▶ _Action item_: Write out every line below that contains "none".

▶ _Raw data_:
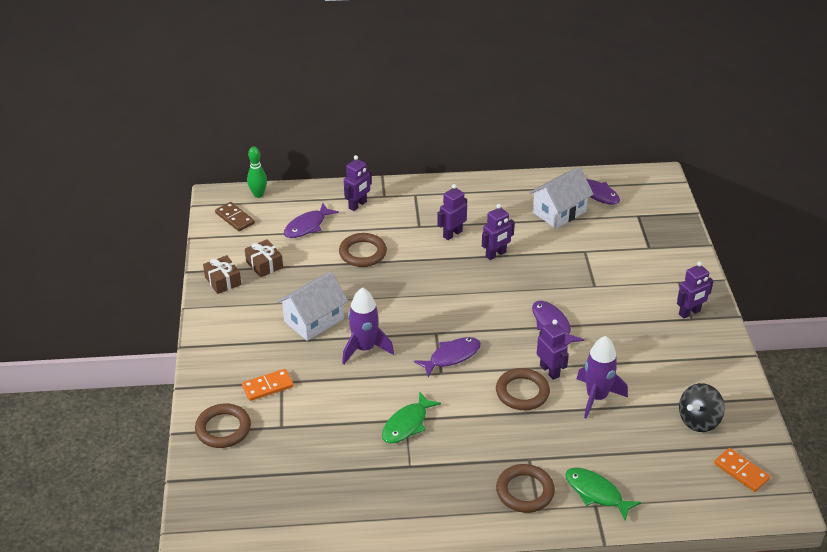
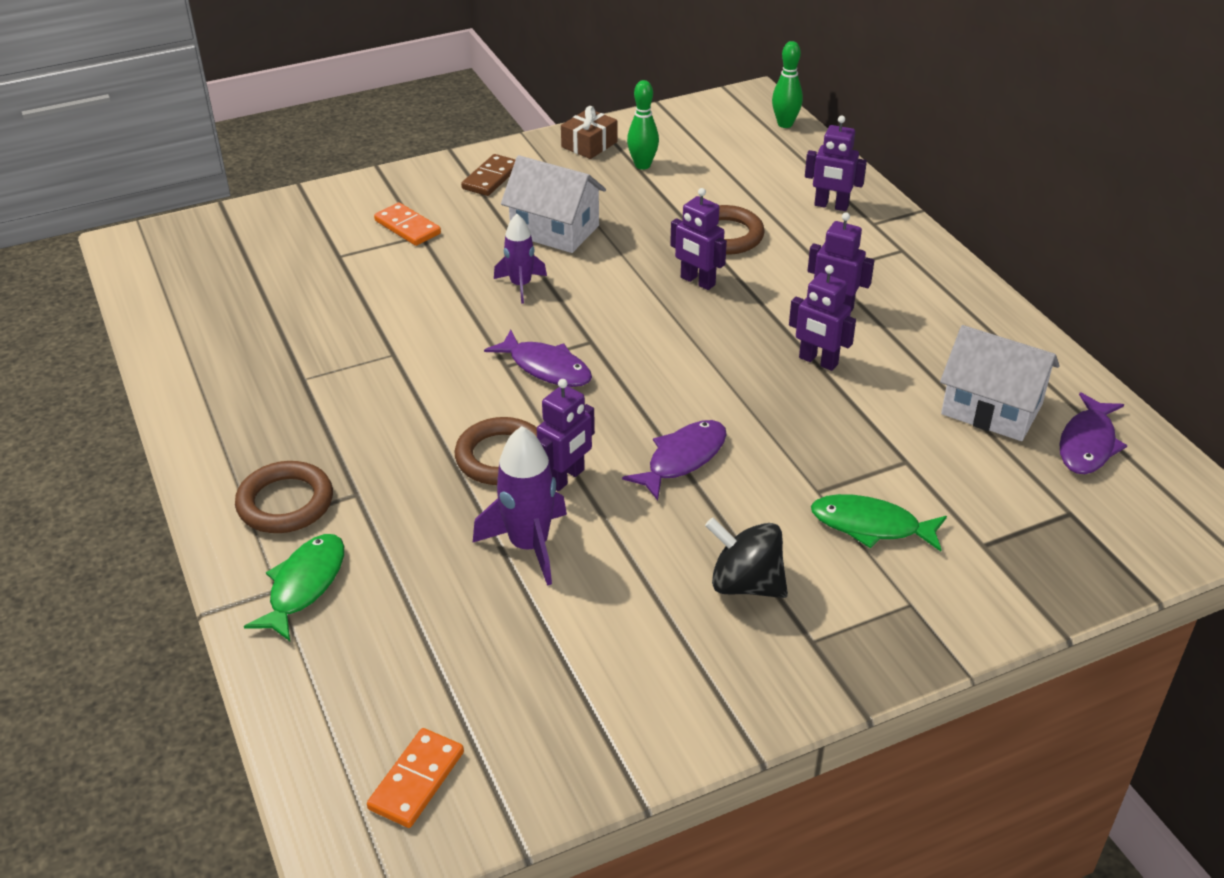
camera: 70 degrees right, 0 degrees up
(223, 429) = (318, 215): brown ring -> none
(235, 218) = (721, 120): brown domino -> brown domino (491, 178)
(264, 264) = (642, 165): brown gift -> green bowling pin
(307, 226) = (749, 177): purple fish -> none
(364, 348) = (521, 285): purple rocket -> purple rocket, size x0.66
(407, 424) = (384, 357): green fish -> green fish (871, 526)
(689, 313) = (827, 635): purple robot -> purple robot (697, 281)
(698, 420) = (529, 695): black spinning top -> black spinning top (745, 584)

▶ _The completed task_:
(223, 429) = (318, 215): brown ring -> none
(307, 226) = (749, 177): purple fish -> none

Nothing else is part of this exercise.